What the exercise asks - Make an exact copy of all the entries, but do not reproduce the pictures.

Exercise data -
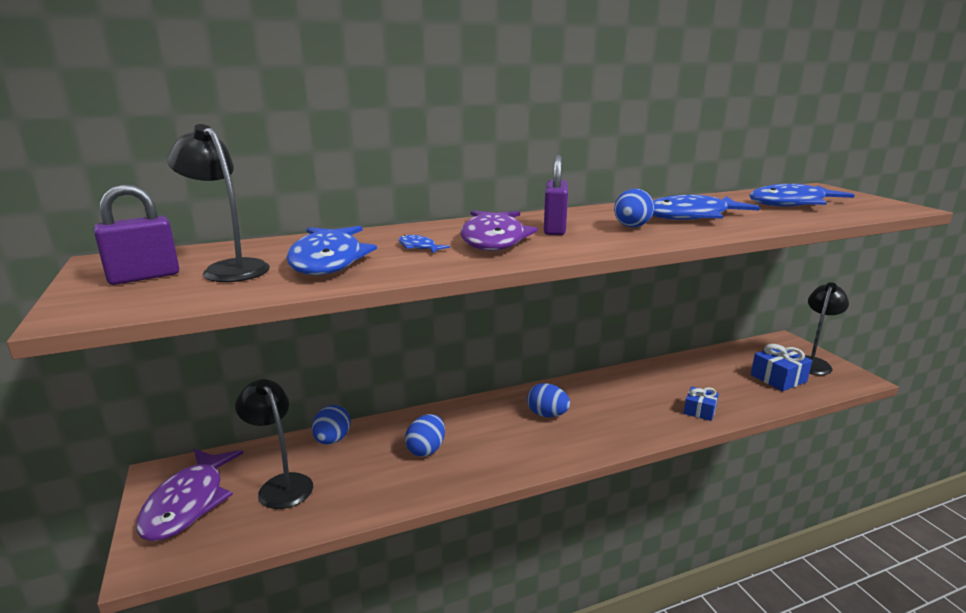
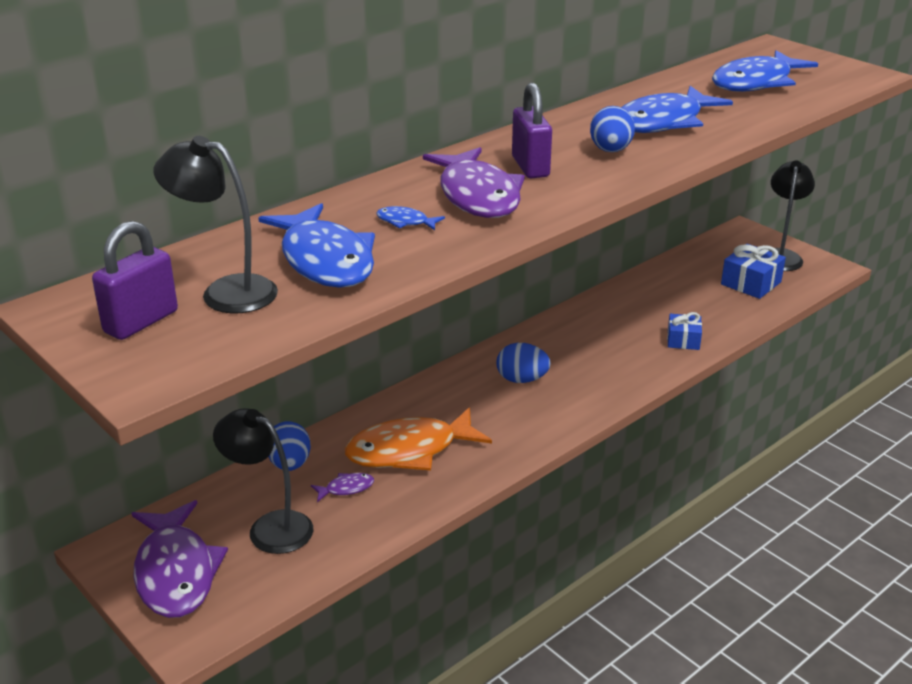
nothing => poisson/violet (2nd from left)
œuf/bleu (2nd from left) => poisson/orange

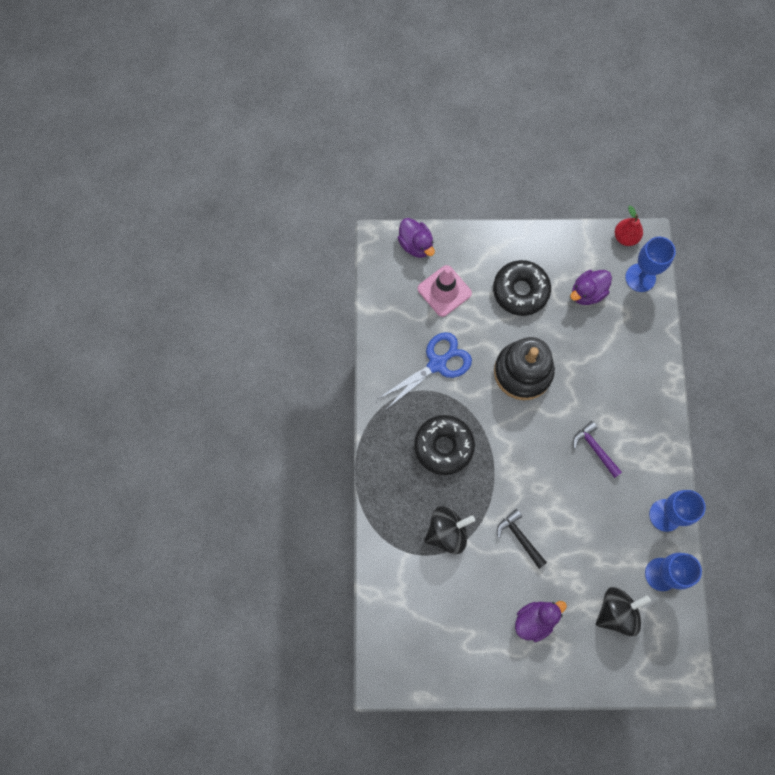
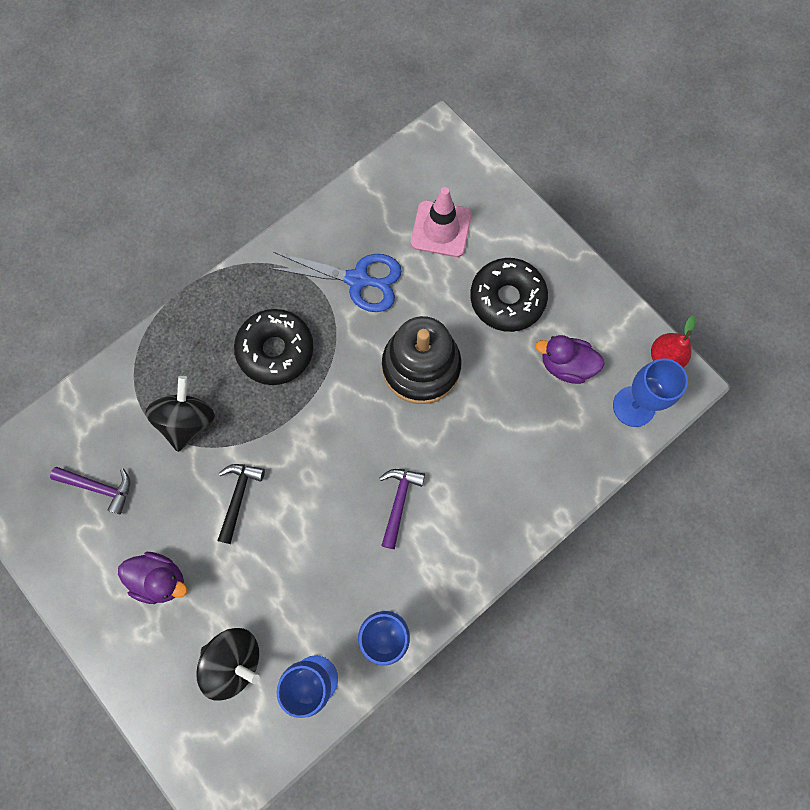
nothing => marteau/violet (1st from left)
toupie/noir (1st from left), 105 degrees counterclockwise
canard/violet (1st from left) => nothing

The answer -
nothing => poisson/violet (2nd from left)
œuf/bleu (2nd from left) => poisson/orange

nothing => marteau/violet (1st from left)
toupie/noir (1st from left), 105 degrees counterclockwise
canard/violet (1st from left) => nothing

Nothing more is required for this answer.